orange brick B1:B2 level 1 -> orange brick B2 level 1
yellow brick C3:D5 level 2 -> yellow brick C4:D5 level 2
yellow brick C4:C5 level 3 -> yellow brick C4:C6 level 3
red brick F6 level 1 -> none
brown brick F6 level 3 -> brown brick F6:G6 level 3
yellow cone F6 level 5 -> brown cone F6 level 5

· · ·

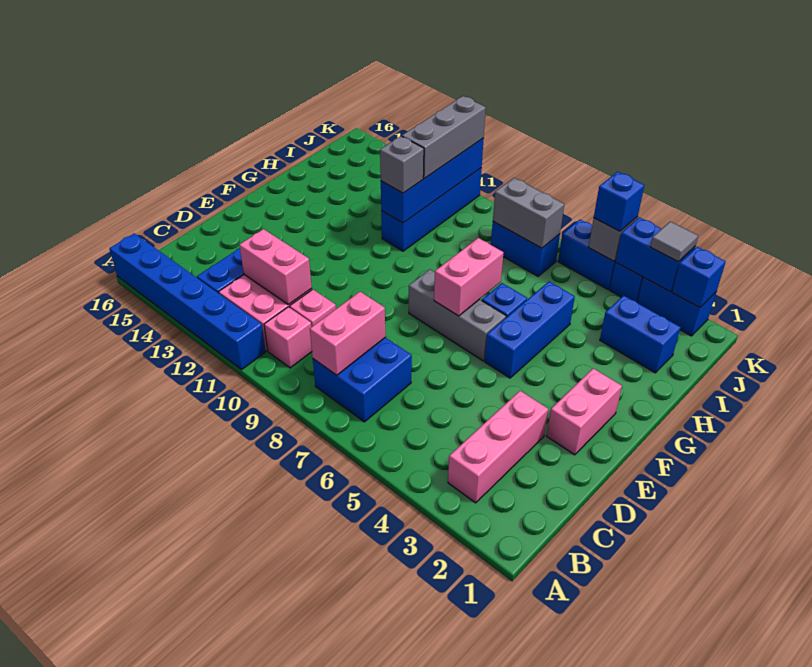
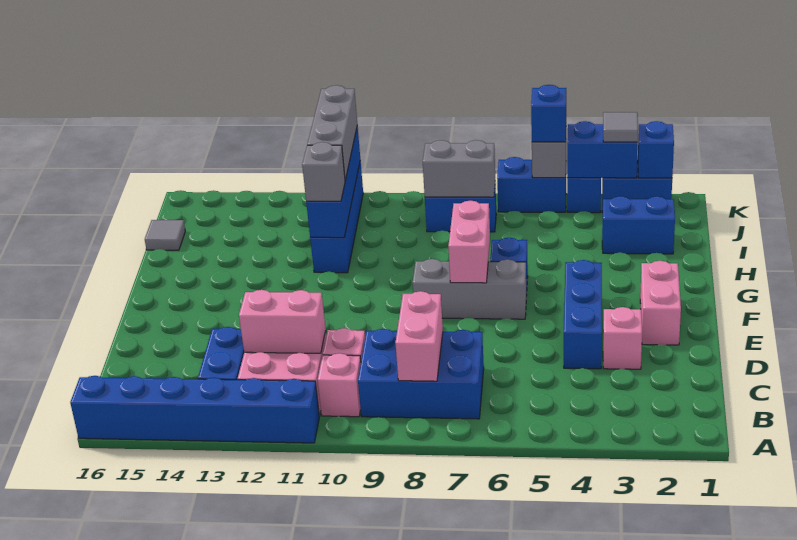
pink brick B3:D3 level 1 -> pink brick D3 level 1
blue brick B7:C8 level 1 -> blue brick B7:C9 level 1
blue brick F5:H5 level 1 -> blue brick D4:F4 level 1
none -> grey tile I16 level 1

· · ·

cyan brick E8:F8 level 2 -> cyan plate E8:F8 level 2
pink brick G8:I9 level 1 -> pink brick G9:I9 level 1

· · ·

*WHAT YOU WILL DO:* Restate word for word the lines of the data above, starting at the line containing "red brick F6 level 1 -> none" and ending at the line containing "yellow cone F6", both included, and nothing more.

*EXPECTED ANSWER:*
red brick F6 level 1 -> none
brown brick F6 level 3 -> brown brick F6:G6 level 3
yellow cone F6 level 5 -> brown cone F6 level 5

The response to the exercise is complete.